Dataset content
::::
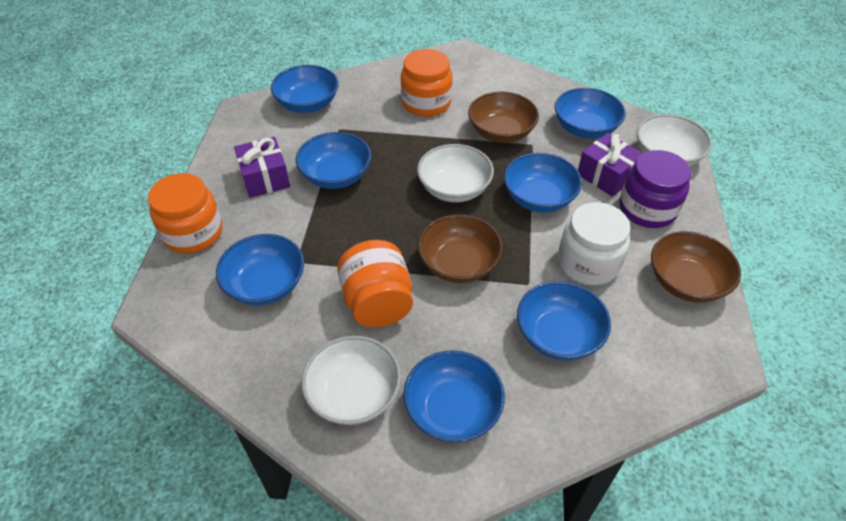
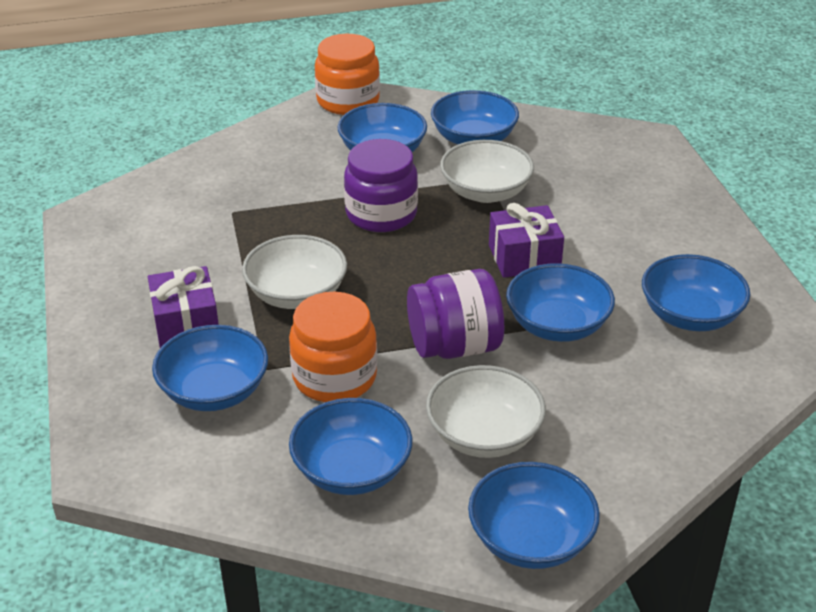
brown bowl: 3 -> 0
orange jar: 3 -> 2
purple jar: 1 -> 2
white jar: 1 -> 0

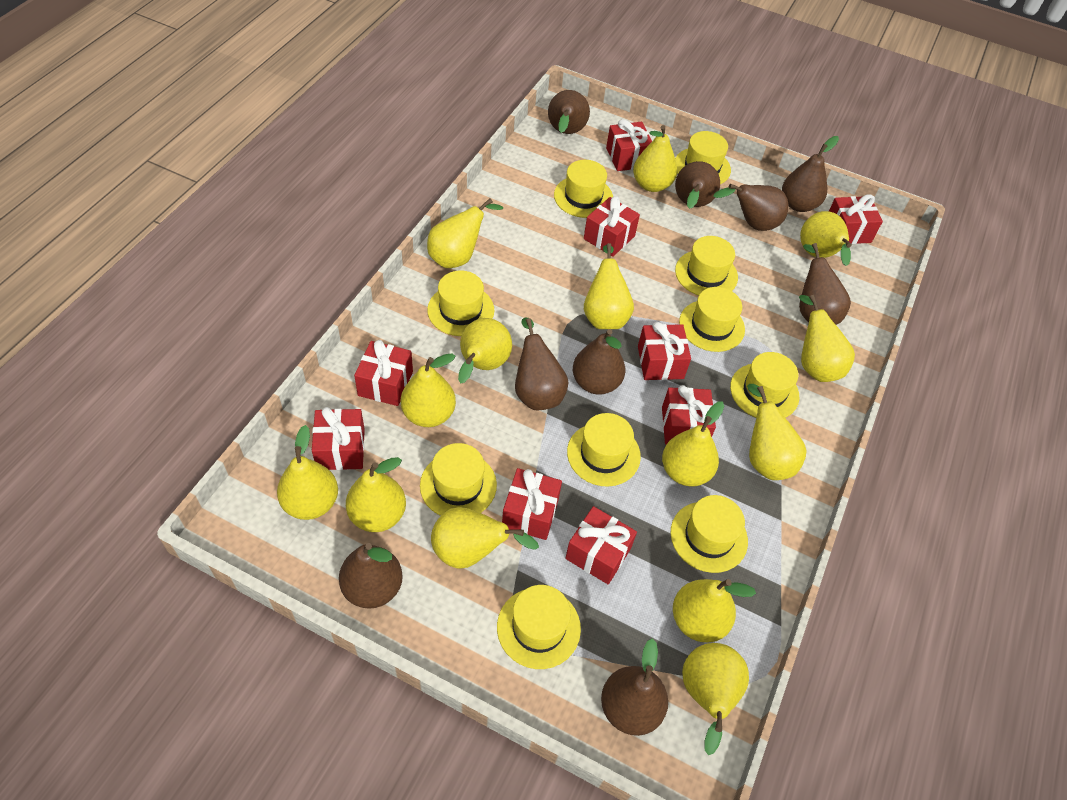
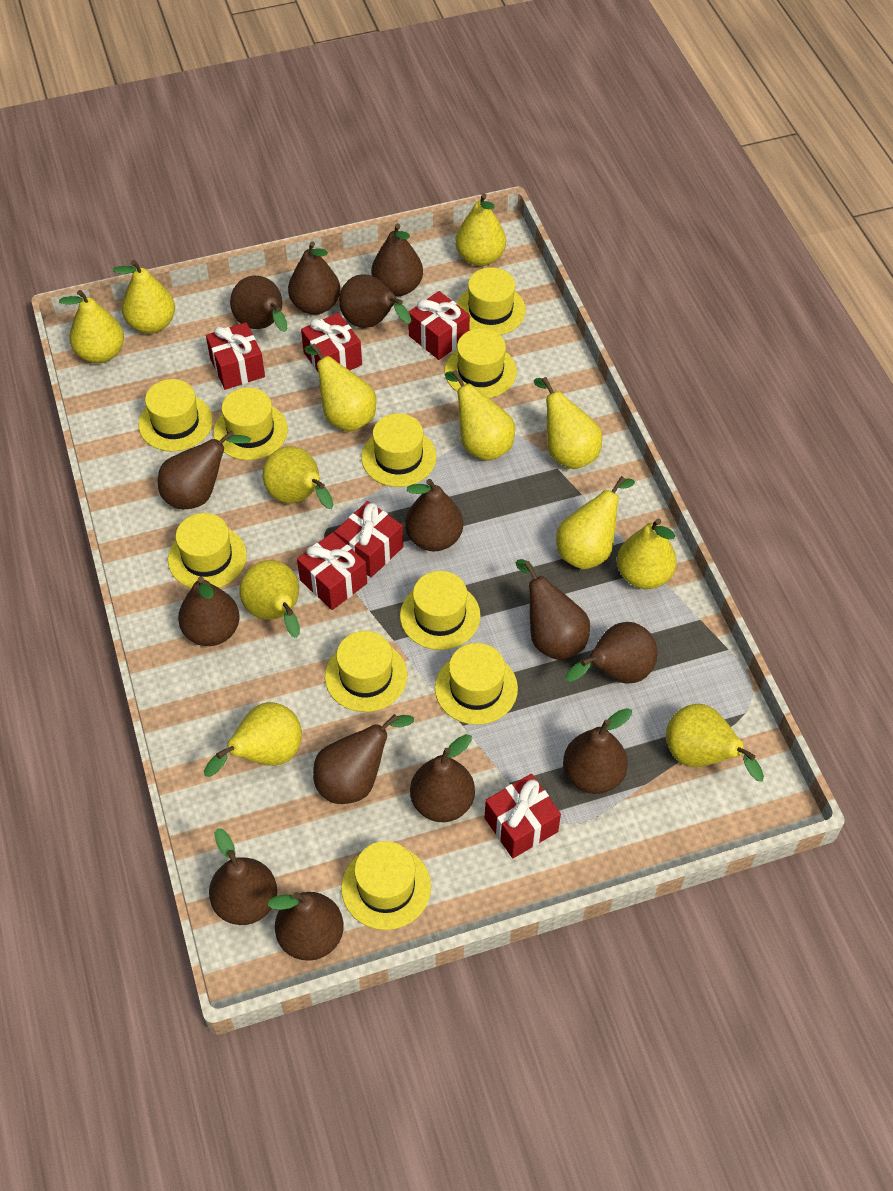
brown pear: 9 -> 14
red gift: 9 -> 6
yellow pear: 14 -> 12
::::
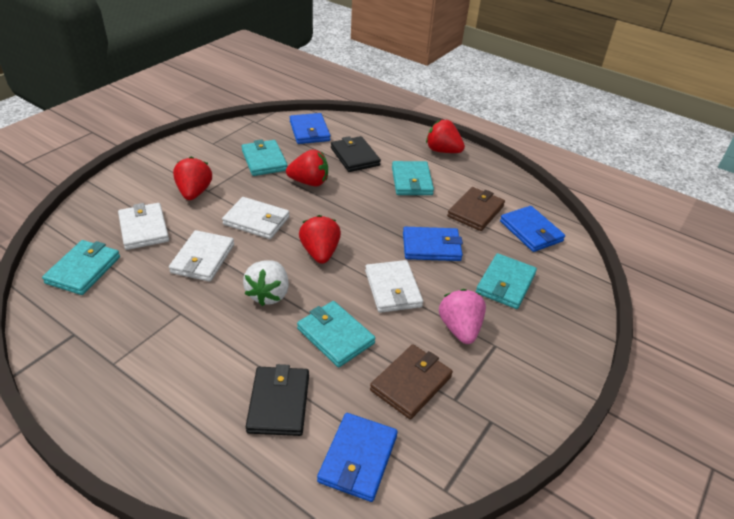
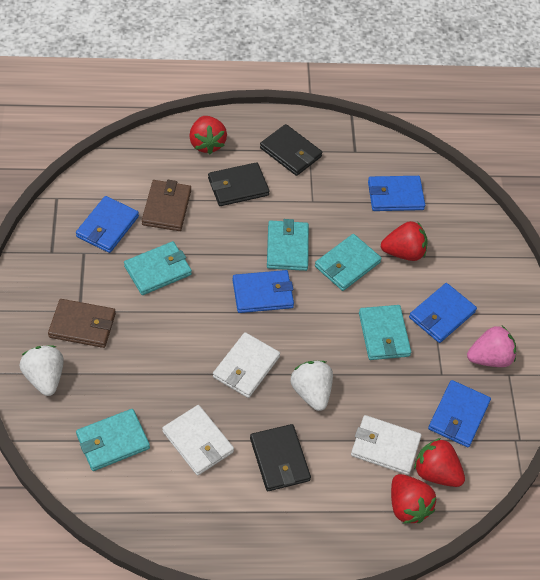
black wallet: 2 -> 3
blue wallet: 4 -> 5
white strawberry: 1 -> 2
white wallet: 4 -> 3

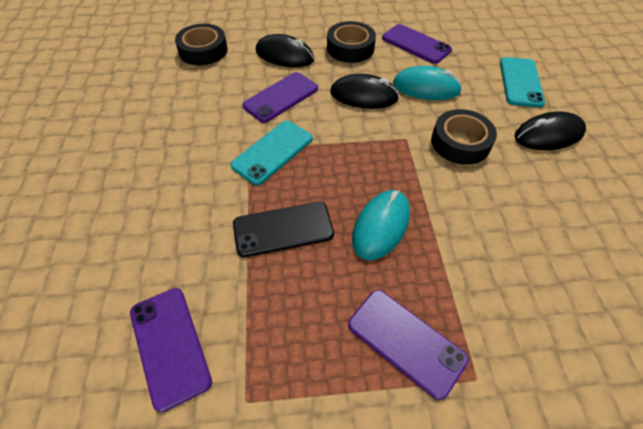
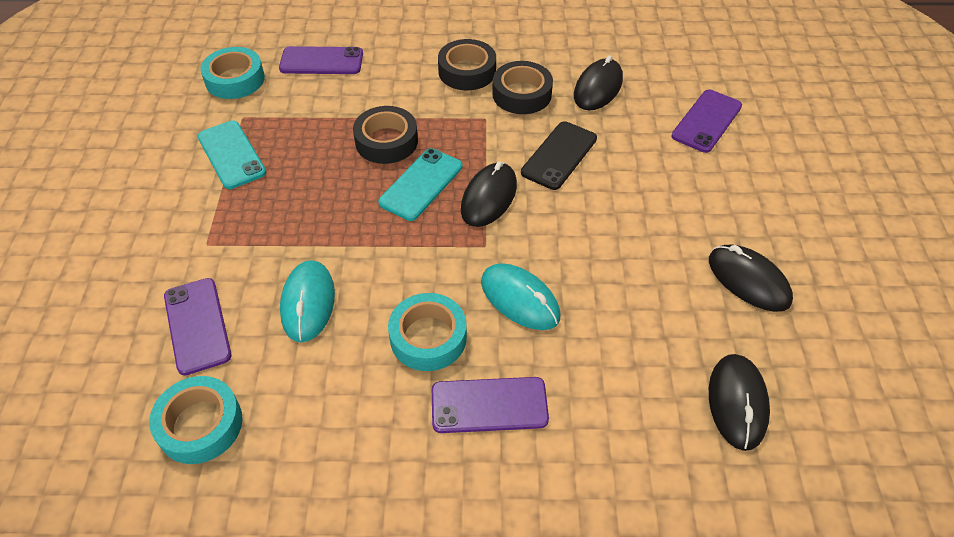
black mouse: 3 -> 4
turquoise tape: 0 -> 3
::::
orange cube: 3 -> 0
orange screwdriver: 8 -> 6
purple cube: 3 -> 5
::::
What this task involves
Word for word, repeat the lines above from the one with "brown bowl: 3 -> 0" through the one with "yellow pear: 14 -> 12", and nothing beyond them. Omit the pictures.

Answer space
brown bowl: 3 -> 0
orange jar: 3 -> 2
purple jar: 1 -> 2
white jar: 1 -> 0

brown pear: 9 -> 14
red gift: 9 -> 6
yellow pear: 14 -> 12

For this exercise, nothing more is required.